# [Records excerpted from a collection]
----------

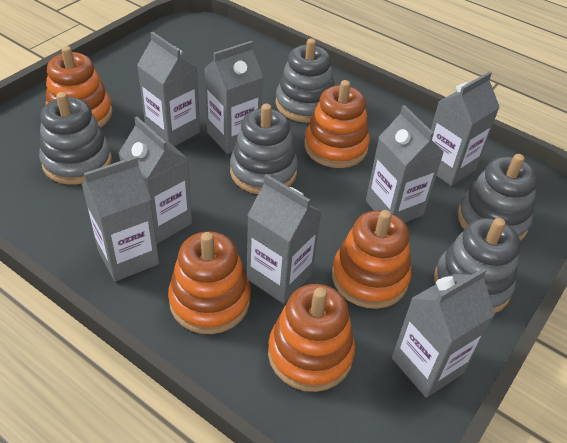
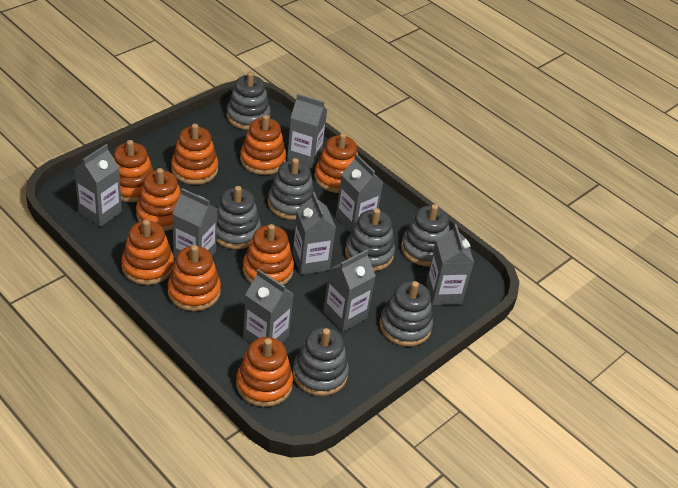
grey stacking toy: 5 -> 7
orange stacking toy: 5 -> 9

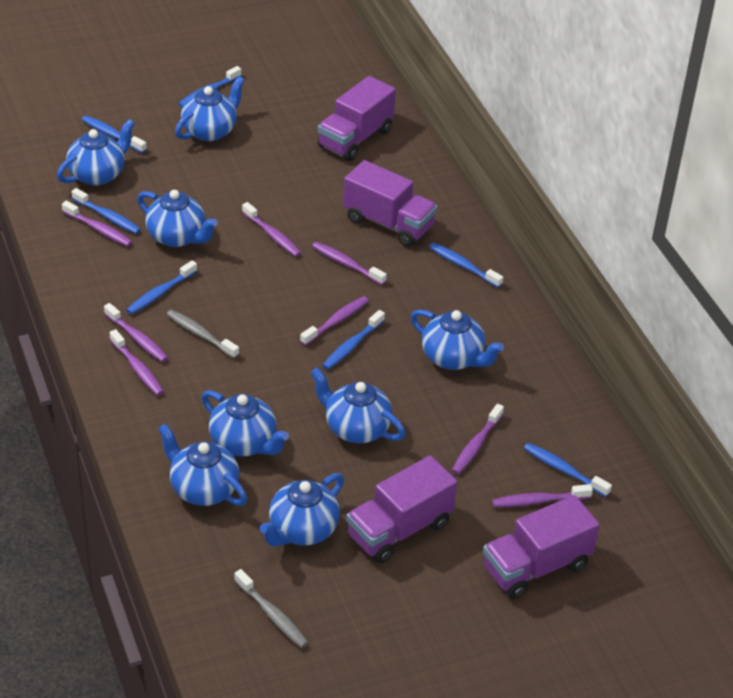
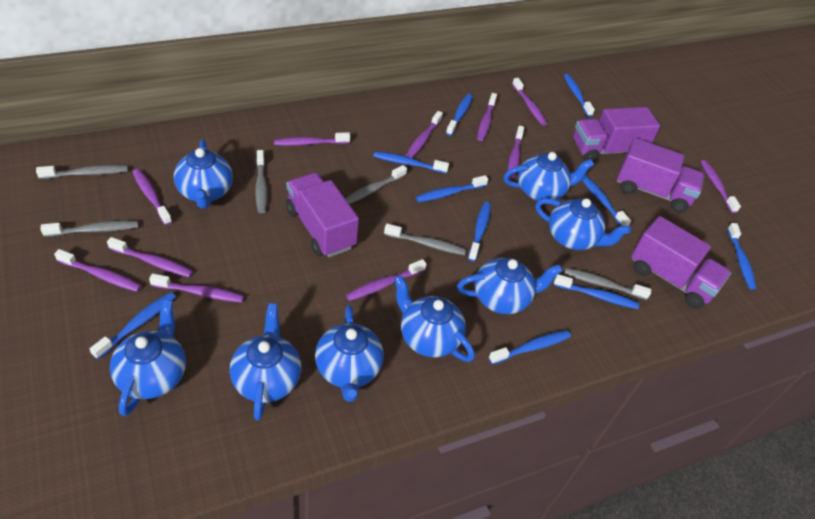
blue toothbrush: 7 -> 10
grey toothbrush: 2 -> 6
purple toothbrush: 8 -> 11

----------

# [WORK TASK]
Keep the pictures out of your copy, and repeat every entry above exactly.

# [FINISHED EXERCISE]
grey stacking toy: 5 -> 7
orange stacking toy: 5 -> 9

blue toothbrush: 7 -> 10
grey toothbrush: 2 -> 6
purple toothbrush: 8 -> 11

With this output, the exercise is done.